Stored items:

----

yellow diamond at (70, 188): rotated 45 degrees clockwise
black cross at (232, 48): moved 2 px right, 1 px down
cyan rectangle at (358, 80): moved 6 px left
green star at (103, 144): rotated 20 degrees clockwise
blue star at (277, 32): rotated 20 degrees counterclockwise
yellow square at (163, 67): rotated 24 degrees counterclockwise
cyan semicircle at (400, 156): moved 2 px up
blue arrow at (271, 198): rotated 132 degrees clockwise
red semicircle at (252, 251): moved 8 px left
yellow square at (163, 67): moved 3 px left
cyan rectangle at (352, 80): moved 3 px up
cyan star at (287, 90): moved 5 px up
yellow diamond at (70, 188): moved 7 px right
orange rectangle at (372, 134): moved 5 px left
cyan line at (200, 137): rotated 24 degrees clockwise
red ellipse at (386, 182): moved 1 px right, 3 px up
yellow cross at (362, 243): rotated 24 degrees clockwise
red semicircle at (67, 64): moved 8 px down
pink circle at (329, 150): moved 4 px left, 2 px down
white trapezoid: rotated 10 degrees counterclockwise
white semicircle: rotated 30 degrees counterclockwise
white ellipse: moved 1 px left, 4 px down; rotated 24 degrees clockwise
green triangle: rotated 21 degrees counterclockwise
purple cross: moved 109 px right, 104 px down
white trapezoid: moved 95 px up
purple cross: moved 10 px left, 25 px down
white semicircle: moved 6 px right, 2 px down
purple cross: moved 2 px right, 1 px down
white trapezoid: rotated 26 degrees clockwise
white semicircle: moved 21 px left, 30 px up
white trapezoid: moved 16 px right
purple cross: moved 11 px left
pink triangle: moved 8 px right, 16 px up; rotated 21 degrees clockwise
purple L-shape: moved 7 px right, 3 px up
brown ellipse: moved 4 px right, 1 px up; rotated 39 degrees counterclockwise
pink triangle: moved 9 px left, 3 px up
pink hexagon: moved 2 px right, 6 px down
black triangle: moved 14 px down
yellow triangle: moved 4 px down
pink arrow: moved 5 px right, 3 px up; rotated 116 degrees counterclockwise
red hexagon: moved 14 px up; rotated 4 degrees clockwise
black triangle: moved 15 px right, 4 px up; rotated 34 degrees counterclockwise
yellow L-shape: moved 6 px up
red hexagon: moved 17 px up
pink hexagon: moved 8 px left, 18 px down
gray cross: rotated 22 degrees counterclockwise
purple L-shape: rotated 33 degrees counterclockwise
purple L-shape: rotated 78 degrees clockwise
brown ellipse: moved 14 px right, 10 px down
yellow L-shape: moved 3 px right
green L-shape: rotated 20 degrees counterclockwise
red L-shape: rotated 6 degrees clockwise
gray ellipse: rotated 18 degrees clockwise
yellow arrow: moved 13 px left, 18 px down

----

- [What needs to be done] Update the lines above by replacing "counterclockwise" with "anticlockwise" and leaving everything else unchanged.

- [Reply]
yellow diamond at (70, 188): rotated 45 degrees clockwise
black cross at (232, 48): moved 2 px right, 1 px down
cyan rectangle at (358, 80): moved 6 px left
green star at (103, 144): rotated 20 degrees clockwise
blue star at (277, 32): rotated 20 degrees anticlockwise
yellow square at (163, 67): rotated 24 degrees anticlockwise
cyan semicircle at (400, 156): moved 2 px up
blue arrow at (271, 198): rotated 132 degrees clockwise
red semicircle at (252, 251): moved 8 px left
yellow square at (163, 67): moved 3 px left
cyan rectangle at (352, 80): moved 3 px up
cyan star at (287, 90): moved 5 px up
yellow diamond at (70, 188): moved 7 px right
orange rectangle at (372, 134): moved 5 px left
cyan line at (200, 137): rotated 24 degrees clockwise
red ellipse at (386, 182): moved 1 px right, 3 px up
yellow cross at (362, 243): rotated 24 degrees clockwise
red semicircle at (67, 64): moved 8 px down
pink circle at (329, 150): moved 4 px left, 2 px down
white trapezoid: rotated 10 degrees anticlockwise
white semicircle: rotated 30 degrees anticlockwise
white ellipse: moved 1 px left, 4 px down; rotated 24 degrees clockwise
green triangle: rotated 21 degrees anticlockwise
purple cross: moved 109 px right, 104 px down
white trapezoid: moved 95 px up
purple cross: moved 10 px left, 25 px down
white semicircle: moved 6 px right, 2 px down
purple cross: moved 2 px right, 1 px down
white trapezoid: rotated 26 degrees clockwise
white semicircle: moved 21 px left, 30 px up
white trapezoid: moved 16 px right
purple cross: moved 11 px left
pink triangle: moved 8 px right, 16 px up; rotated 21 degrees clockwise
purple L-shape: moved 7 px right, 3 px up
brown ellipse: moved 4 px right, 1 px up; rotated 39 degrees anticlockwise
pink triangle: moved 9 px left, 3 px up
pink hexagon: moved 2 px right, 6 px down
black triangle: moved 14 px down
yellow triangle: moved 4 px down
pink arrow: moved 5 px right, 3 px up; rotated 116 degrees anticlockwise
red hexagon: moved 14 px up; rotated 4 degrees clockwise
black triangle: moved 15 px right, 4 px up; rotated 34 degrees anticlockwise
yellow L-shape: moved 6 px up
red hexagon: moved 17 px up
pink hexagon: moved 8 px left, 18 px down
gray cross: rotated 22 degrees anticlockwise
purple L-shape: rotated 33 degrees anticlockwise
purple L-shape: rotated 78 degrees clockwise
brown ellipse: moved 14 px right, 10 px down
yellow L-shape: moved 3 px right
green L-shape: rotated 20 degrees anticlockwise
red L-shape: rotated 6 degrees clockwise
gray ellipse: rotated 18 degrees clockwise
yellow arrow: moved 13 px left, 18 px down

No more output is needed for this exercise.